DIRECTIONS: These records contain pictures, which must be left out; copy exactly the lines from the one with "[(241,22),(229,19),(226,31),(238,34),(241,22)]" up to and including the one with "[(255,41),(245,41),(245,54),(256,54),(255,41)]".

DATA TO EXAMINE:
━━━━━━━━━━━━━━━━━━━━
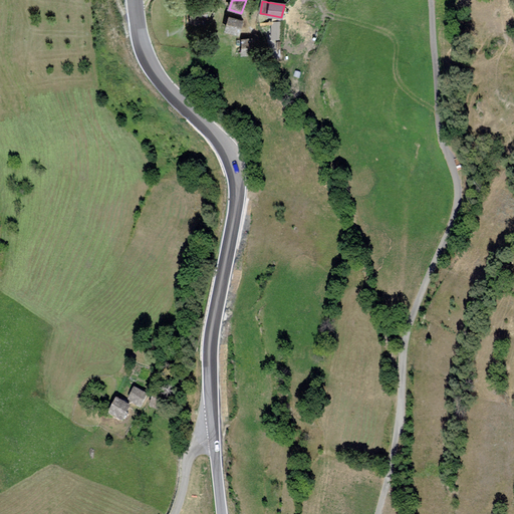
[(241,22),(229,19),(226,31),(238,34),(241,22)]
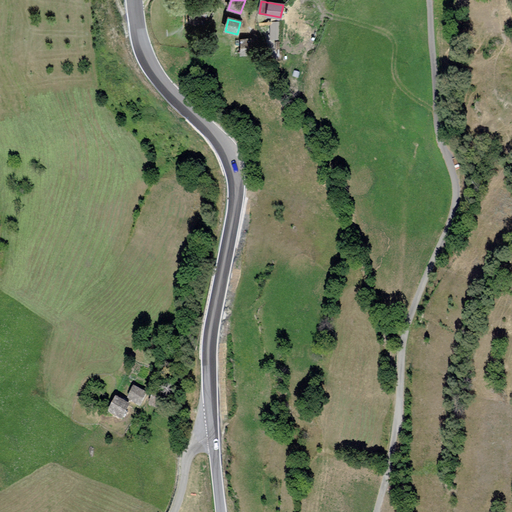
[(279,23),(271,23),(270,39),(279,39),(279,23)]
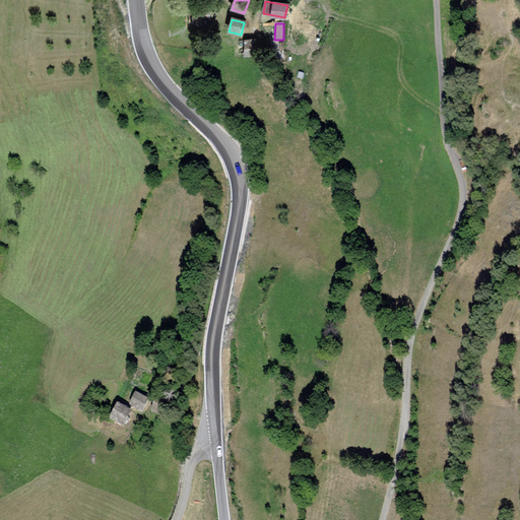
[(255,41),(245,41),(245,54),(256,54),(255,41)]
━━━━━━━━━━━━━━━━━━━━
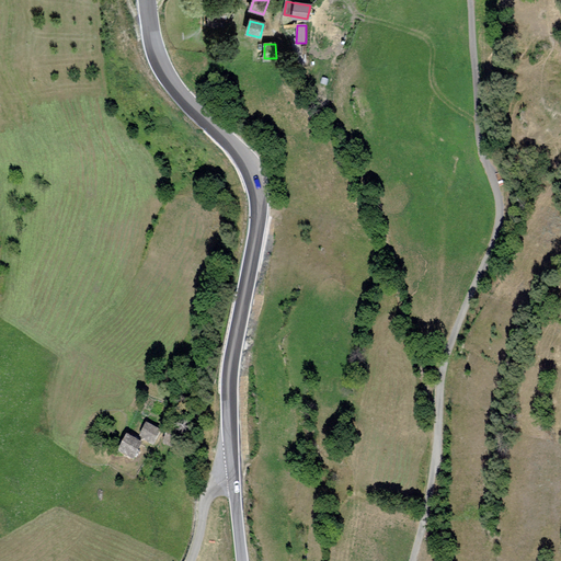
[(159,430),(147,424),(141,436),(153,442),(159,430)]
━━━━━━━━━━━━━━━━━━━━
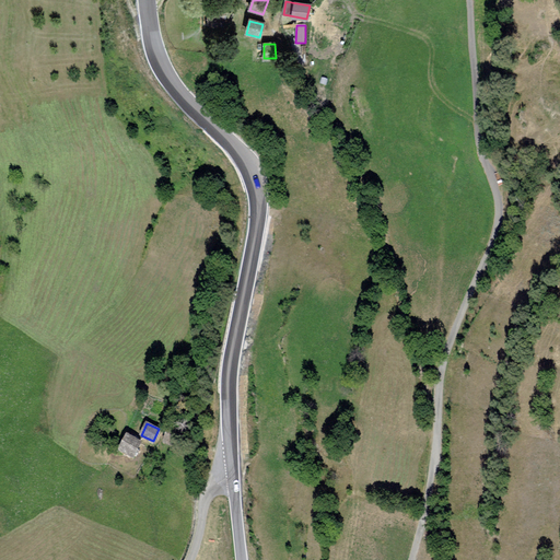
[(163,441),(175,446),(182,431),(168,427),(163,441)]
━━━━━━━━━━━━━━━━━━━━
EXERCISE SOLUTION:
[(241,22),(229,19),(226,31),(238,34),(241,22)]
[(279,23),(271,23),(270,39),(279,39),(279,23)]
[(255,41),(245,41),(245,54),(256,54),(255,41)]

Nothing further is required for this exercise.